THE EXERCISE: Please reproduce the following material verbatim, line for line.

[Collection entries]

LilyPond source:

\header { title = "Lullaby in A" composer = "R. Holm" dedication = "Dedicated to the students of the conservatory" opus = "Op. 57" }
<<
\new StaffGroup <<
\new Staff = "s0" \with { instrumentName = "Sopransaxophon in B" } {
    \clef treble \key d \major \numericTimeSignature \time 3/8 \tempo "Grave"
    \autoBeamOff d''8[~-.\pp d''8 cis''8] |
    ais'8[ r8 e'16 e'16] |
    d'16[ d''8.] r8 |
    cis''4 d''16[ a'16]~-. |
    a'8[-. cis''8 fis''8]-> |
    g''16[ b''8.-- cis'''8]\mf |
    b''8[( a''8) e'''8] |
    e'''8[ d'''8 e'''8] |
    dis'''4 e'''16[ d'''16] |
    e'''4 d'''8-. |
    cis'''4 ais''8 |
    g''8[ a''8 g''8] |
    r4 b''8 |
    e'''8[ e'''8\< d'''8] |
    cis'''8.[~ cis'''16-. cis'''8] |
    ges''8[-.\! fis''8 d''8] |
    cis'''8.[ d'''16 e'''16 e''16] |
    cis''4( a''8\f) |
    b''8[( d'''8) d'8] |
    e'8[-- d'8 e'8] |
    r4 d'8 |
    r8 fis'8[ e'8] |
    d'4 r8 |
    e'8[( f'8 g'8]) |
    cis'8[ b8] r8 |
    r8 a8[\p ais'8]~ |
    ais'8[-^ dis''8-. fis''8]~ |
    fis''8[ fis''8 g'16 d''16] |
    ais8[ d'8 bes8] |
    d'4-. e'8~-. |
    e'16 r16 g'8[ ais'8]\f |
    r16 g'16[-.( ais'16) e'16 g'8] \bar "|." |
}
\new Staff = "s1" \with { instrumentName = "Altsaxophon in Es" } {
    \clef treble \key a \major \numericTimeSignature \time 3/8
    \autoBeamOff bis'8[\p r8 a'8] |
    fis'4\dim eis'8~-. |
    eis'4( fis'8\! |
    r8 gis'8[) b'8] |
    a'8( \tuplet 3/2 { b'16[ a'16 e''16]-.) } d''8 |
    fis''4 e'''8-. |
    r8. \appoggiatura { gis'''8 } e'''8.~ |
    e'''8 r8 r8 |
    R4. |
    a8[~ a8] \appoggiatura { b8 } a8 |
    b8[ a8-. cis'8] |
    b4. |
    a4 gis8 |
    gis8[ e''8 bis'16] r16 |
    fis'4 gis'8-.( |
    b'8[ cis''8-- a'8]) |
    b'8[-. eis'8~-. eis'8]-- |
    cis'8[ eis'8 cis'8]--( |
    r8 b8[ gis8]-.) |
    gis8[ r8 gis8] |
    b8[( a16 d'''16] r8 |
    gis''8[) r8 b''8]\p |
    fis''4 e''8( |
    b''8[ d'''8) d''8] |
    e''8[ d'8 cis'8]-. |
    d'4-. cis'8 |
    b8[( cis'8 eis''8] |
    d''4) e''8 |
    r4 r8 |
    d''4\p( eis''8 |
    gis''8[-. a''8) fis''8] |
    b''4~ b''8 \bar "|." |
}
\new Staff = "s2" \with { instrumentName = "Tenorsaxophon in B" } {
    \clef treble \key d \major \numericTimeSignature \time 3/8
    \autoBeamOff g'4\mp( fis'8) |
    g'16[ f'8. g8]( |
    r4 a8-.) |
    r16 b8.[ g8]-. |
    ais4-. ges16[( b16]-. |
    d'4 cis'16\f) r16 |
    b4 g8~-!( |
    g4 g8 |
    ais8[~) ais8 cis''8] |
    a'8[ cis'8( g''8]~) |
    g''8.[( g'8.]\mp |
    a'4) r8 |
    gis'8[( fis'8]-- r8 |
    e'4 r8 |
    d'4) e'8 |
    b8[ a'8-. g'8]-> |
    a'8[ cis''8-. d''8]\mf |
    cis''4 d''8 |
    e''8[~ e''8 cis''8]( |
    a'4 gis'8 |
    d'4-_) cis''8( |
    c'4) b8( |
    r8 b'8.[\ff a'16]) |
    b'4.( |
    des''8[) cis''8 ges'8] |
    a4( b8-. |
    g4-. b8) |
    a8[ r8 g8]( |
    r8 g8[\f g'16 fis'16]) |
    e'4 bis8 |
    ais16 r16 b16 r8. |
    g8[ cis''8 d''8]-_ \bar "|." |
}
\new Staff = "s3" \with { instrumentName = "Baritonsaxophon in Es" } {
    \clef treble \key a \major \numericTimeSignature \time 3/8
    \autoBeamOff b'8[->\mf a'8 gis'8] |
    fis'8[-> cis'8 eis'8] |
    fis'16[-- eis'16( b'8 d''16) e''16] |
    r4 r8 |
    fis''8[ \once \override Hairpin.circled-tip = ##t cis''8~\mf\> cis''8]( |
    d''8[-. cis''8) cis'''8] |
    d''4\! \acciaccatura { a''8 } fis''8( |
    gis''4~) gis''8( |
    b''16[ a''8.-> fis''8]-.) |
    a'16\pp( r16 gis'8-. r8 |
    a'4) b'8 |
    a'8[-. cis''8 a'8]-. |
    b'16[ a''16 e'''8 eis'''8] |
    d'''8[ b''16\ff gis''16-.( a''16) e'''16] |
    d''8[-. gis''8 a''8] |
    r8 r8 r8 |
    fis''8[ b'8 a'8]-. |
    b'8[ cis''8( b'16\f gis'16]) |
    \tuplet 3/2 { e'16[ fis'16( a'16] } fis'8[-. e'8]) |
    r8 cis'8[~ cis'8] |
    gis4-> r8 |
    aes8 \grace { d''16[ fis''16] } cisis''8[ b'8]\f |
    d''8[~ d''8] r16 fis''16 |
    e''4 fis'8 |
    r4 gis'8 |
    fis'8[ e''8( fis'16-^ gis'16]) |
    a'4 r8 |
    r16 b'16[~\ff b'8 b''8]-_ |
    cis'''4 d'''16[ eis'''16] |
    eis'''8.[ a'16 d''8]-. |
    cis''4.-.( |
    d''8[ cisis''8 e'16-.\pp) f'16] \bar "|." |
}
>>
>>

FINISHED ANSWER:
LilyPond source:

\header { title = "Lullaby in A" composer = "R. Holm" dedication = "Dedicated to the students of the conservatory" opus = "Op. 57" }
<<
\new StaffGroup <<
\new Staff = "s0" \with { instrumentName = "Sopransaxophon in B" } {
    \clef treble \key d \major \numericTimeSignature \time 3/8 \tempo "Grave"
    \autoBeamOff d''8[~-.\pp d''8 cis''8] |
    ais'8[ r8 e'16 e'16] |
    d'16[ d''8.] r8 |
    cis''4 d''16[ a'16]~-. |
    a'8[-. cis''8 fis''8]-> |
    g''16[ b''8.-- cis'''8]\mf |
    b''8[( a''8) e'''8] |
    e'''8[ d'''8 e'''8] |
    dis'''4 e'''16[ d'''16] |
    e'''4 d'''8-. |
    cis'''4 ais''8 |
    g''8[ a''8 g''8] |
    r4 b''8 |
    e'''8[ e'''8\< d'''8] |
    cis'''8.[~ cis'''16-. cis'''8] |
    ges''8[-.\! fis''8 d''8] |
    cis'''8.[ d'''16 e'''16 e''16] |
    cis''4( a''8\f) |
    b''8[( d'''8) d'8] |
    e'8[-- d'8 e'8] |
    r4 d'8 |
    r8 fis'8[ e'8] |
    d'4 r8 |
    e'8[( f'8 g'8]) |
    cis'8[ b8] r8 |
    r8 a8[\p ais'8]~ |
    ais'8[-^ dis''8-. fis''8]~ |
    fis''8[ fis''8 g'16 d''16] |
    ais8[ d'8 bes8] |
    d'4-. e'8~-. |
    e'16 r16 g'8[ ais'8]\f |
    r16 g'16[-.( ais'16) e'16 g'8] \bar "|." |
}
\new Staff = "s1" \with { instrumentName = "Altsaxophon in Es" } {
    \clef treble \key a \major \numericTimeSignature \time 3/8
    \autoBeamOff bis'8[\p r8 a'8] |
    fis'4\dim eis'8~-. |
    eis'4( fis'8\! |
    r8 gis'8[) b'8] |
    a'8( \tuplet 3/2 { b'16[ a'16 e''16]-.) } d''8 |
    fis''4 e'''8-. |
    r8. \appoggiatura { gis'''8 } e'''8.~ |
    e'''8 r8 r8 |
    R4. |
    a8[~ a8] \appoggiatura { b8 } a8 |
    b8[ a8-. cis'8] |
    b4. |
    a4 gis8 |
    gis8[ e''8 bis'16] r16 |
    fis'4 gis'8-.( |
    b'8[ cis''8-- a'8]) |
    b'8[-. eis'8~-. eis'8]-- |
    cis'8[ eis'8 cis'8]--( |
    r8 b8[ gis8]-.) |
    gis8[ r8 gis8] |
    b8[( a16 d'''16] r8 |
    gis''8[) r8 b''8]\p |
    fis''4 e''8( |
    b''8[ d'''8) d''8] |
    e''8[ d'8 cis'8]-. |
    d'4-. cis'8 |
    b8[( cis'8 eis''8] |
    d''4) e''8 |
    r4 r8 |
    d''4\p( eis''8 |
    gis''8[-. a''8) fis''8] |
    b''4~ b''8 \bar "|." |
}
\new Staff = "s2" \with { instrumentName = "Tenorsaxophon in B" } {
    \clef treble \key d \major \numericTimeSignature \time 3/8
    \autoBeamOff g'4\mp( fis'8) |
    g'16[ f'8. g8]( |
    r4 a8-.) |
    r16 b8.[ g8]-. |
    ais4-. ges16[( b16]-. |
    d'4 cis'16\f) r16 |
    b4 g8~-!( |
    g4 g8 |
    ais8[~) ais8 cis''8] |
    a'8[ cis'8( g''8]~) |
    g''8.[( g'8.]\mp |
    a'4) r8 |
    gis'8[( fis'8]-- r8 |
    e'4 r8 |
    d'4) e'8 |
    b8[ a'8-. g'8]-> |
    a'8[ cis''8-. d''8]\mf |
    cis''4 d''8 |
    e''8[~ e''8 cis''8]( |
    a'4 gis'8 |
    d'4-_) cis''8( |
    c'4) b8( |
    r8 b'8.[\ff a'16]) |
    b'4.( |
    des''8[) cis''8 ges'8] |
    a4( b8-. |
    g4-. b8) |
    a8[ r8 g8]( |
    r8 g8[\f g'16 fis'16]) |
    e'4 bis8 |
    ais16 r16 b16 r8. |
    g8[ cis''8 d''8]-_ \bar "|." |
}
\new Staff = "s3" \with { instrumentName = "Baritonsaxophon in Es" } {
    \clef treble \key a \major \numericTimeSignature \time 3/8
    \autoBeamOff b'8[->\mf a'8 gis'8] |
    fis'8[-> cis'8 eis'8] |
    fis'16[-- eis'16( b'8 d''16) e''16] |
    r4 r8 |
    fis''8[ \once \override Hairpin.circled-tip = ##t cis''8~\mf\> cis''8]( |
    d''8[-. cis''8) cis'''8] |
    d''4\! \acciaccatura { a''8 } fis''8( |
    gis''4~) gis''8( |
    b''16[ a''8.-> fis''8]-.) |
    a'16\pp( r16 gis'8-. r8 |
    a'4) b'8 |
    a'8[-. cis''8 a'8]-. |
    b'16[ a''16 e'''8 eis'''8] |
    d'''8[ b''16\ff gis''16-.( a''16) e'''16] |
    d''8[-. gis''8 a''8] |
    r8 r8 r8 |
    fis''8[ b'8 a'8]-. |
    b'8[ cis''8( b'16\f gis'16]) |
    \tuplet 3/2 { e'16[ fis'16( a'16] } fis'8[-. e'8]) |
    r8 cis'8[~ cis'8] |
    gis4-> r8 |
    aes8 \grace { d''16[ fis''16] } cisis''8[ b'8]\f |
    d''8[~ d''8] r16 fis''16 |
    e''4 fis'8 |
    r4 gis'8 |
    fis'8[ e''8( fis'16-^ gis'16]) |
    a'4 r8 |
    r16 b'16[~\ff b'8 b''8]-_ |
    cis'''4 d'''16[ eis'''16] |
    eis'''8.[ a'16 d''8]-. |
    cis''4.-.( |
    d''8[ cisis''8 e'16-.\pp) f'16] \bar "|." |
}
>>
>>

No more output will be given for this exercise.